— Start of Dataset excerpts —
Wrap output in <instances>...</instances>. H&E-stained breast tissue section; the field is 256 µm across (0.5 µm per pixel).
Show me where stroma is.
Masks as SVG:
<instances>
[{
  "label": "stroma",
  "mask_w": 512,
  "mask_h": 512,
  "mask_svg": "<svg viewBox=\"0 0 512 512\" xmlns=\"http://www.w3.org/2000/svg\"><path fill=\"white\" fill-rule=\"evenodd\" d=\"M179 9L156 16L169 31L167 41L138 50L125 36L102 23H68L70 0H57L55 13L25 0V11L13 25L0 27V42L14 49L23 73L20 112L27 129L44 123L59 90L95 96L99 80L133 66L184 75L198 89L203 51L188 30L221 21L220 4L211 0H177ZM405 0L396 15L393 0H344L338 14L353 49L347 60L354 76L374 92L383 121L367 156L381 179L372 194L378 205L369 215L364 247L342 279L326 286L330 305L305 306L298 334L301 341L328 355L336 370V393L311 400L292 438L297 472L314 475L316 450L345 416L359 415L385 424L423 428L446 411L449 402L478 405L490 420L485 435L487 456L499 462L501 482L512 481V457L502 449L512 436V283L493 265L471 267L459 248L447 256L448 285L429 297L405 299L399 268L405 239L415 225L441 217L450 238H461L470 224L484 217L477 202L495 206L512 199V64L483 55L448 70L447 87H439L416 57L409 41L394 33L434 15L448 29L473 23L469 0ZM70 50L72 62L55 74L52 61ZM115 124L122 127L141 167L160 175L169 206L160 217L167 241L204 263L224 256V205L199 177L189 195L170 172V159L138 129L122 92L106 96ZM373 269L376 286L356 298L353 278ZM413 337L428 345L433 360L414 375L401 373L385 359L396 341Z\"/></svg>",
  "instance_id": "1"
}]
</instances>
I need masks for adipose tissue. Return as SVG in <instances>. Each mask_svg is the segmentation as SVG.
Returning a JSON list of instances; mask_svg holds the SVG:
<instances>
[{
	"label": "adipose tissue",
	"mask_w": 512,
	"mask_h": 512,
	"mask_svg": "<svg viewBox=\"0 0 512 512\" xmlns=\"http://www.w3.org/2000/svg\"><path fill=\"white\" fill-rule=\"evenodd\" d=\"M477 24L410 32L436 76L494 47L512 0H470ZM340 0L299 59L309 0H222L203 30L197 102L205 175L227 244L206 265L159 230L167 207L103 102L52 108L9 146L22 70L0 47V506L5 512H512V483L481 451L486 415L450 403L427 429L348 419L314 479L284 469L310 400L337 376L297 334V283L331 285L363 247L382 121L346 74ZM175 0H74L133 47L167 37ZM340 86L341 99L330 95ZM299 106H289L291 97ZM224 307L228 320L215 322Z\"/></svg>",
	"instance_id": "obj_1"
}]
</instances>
— End of Dataset excerpts —
> Exercise requirements
Copy out each line of the listing that holds "instances".

> Exercise output
Wrap output in <instances>...</instances>. H&E-stained breast tissue section; the field is 256 µm across (0.5 µm per pixel).
<instances>
</instances>
I need masks for adipose tissue. Return as SVG in <instances>. Each mask_svg is the segmentation as SVG.
Returning a JSON list of instances; mask_svg holds the SVG:
<instances>
</instances>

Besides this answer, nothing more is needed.